## [Your instructions]
Read through the records. Copy each line that has the word "first".
Segment Start: Material for this exercise
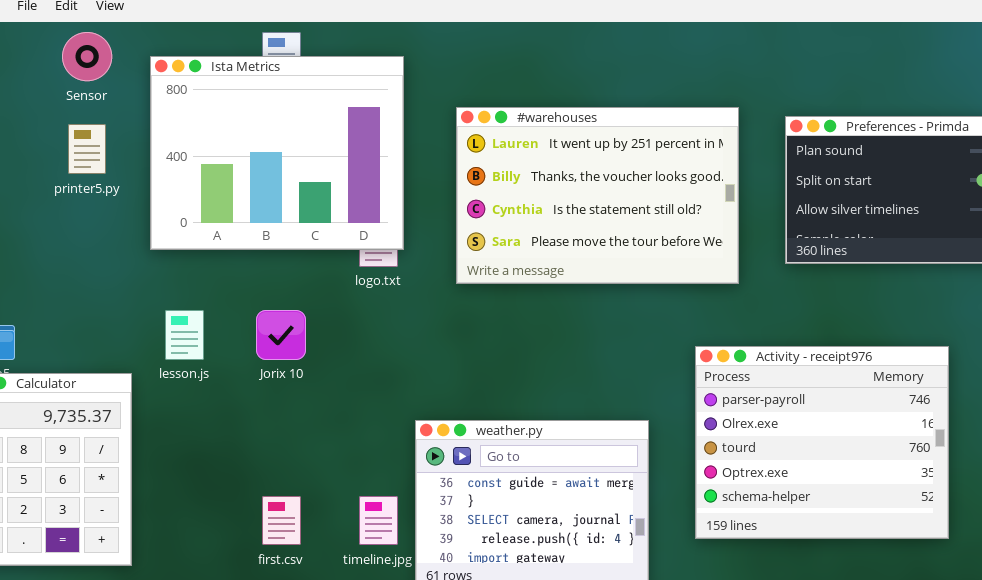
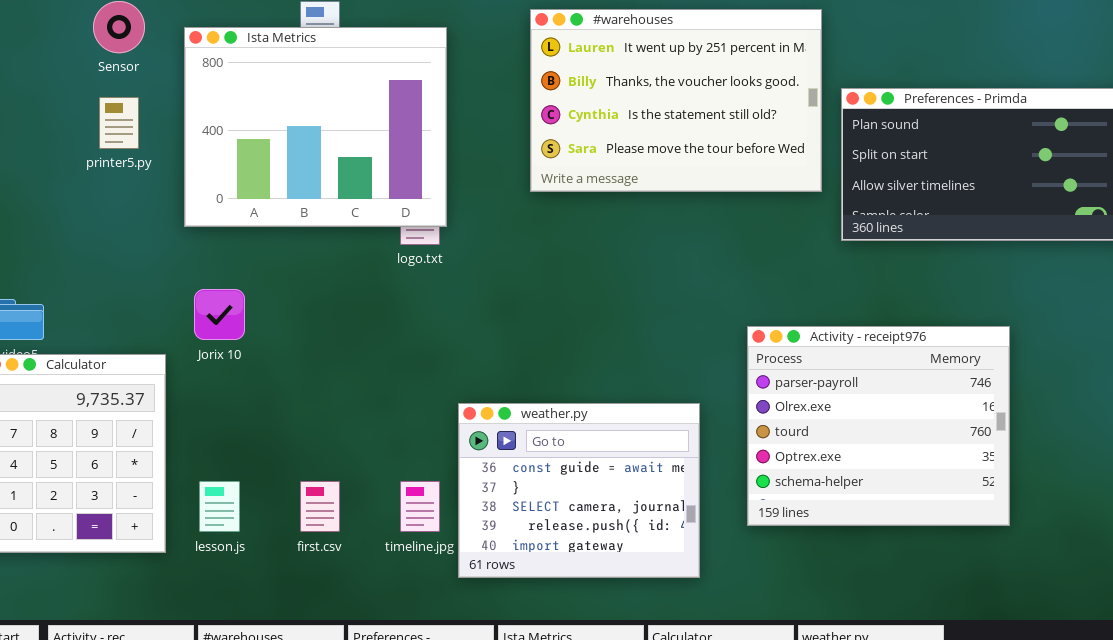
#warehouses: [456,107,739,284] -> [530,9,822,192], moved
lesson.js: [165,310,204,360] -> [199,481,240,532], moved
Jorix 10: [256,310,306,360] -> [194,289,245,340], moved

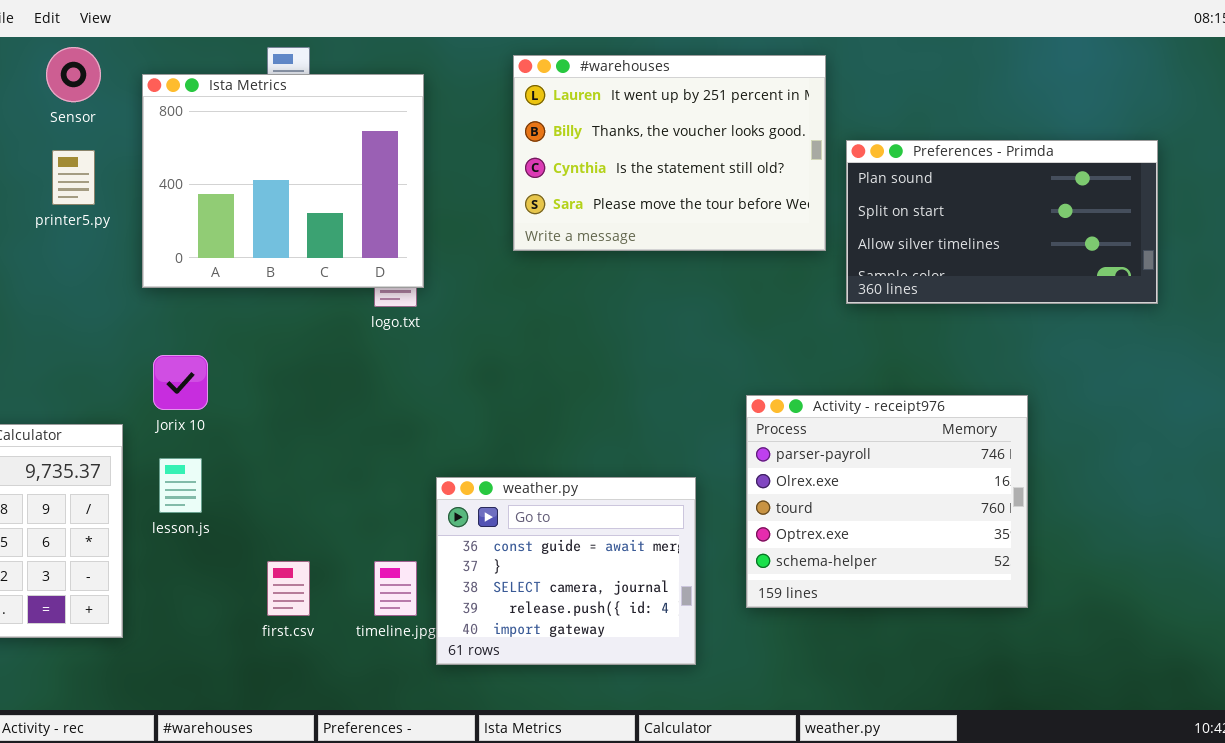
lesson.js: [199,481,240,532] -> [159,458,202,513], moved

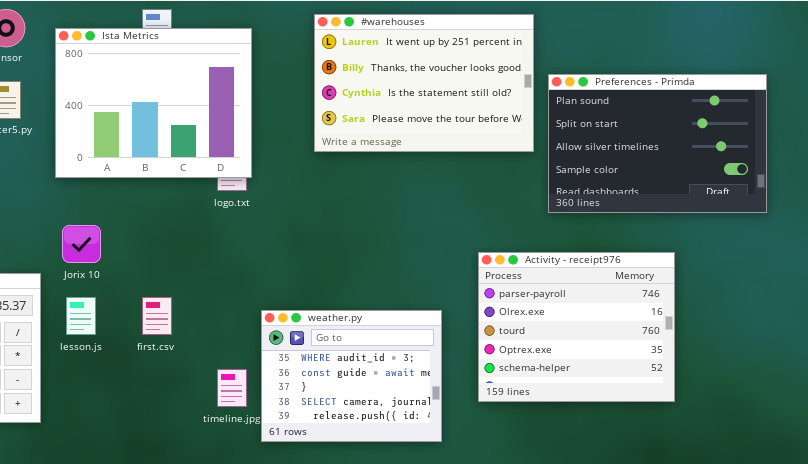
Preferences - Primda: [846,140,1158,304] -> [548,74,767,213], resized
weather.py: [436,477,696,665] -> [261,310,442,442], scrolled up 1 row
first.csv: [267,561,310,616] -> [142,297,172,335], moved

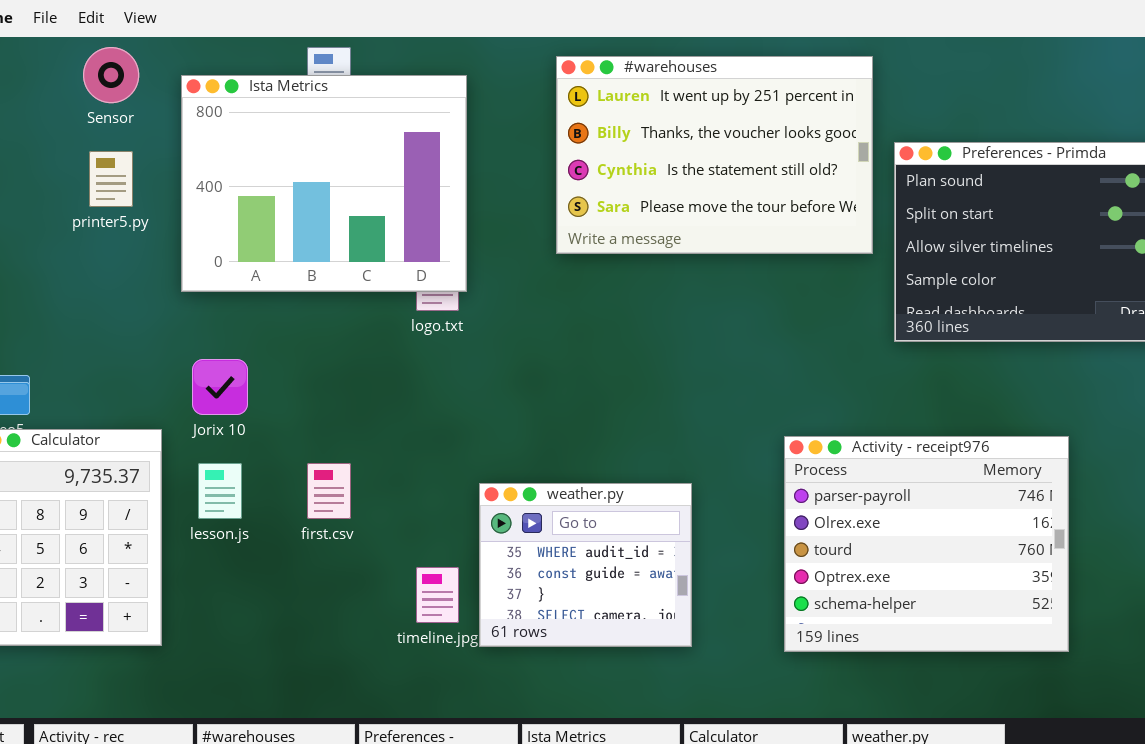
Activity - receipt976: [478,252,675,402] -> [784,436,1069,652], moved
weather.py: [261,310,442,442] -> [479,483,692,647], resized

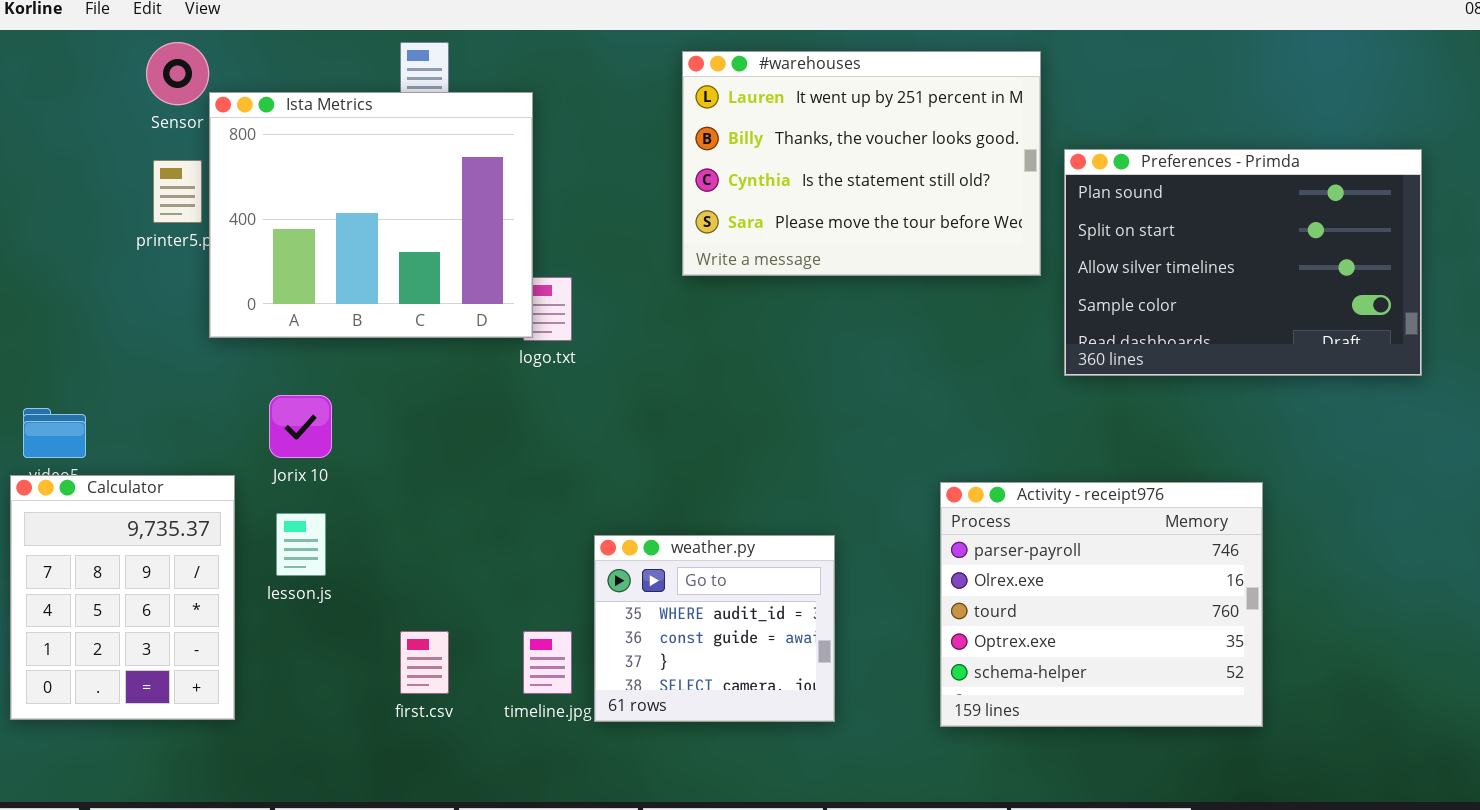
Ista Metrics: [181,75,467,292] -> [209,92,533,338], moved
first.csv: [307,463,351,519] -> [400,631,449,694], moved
Segment End: Material for this exercise
## [Answer to the problem]
first.csv: [267,561,310,616] -> [142,297,172,335], moved
first.csv: [307,463,351,519] -> [400,631,449,694], moved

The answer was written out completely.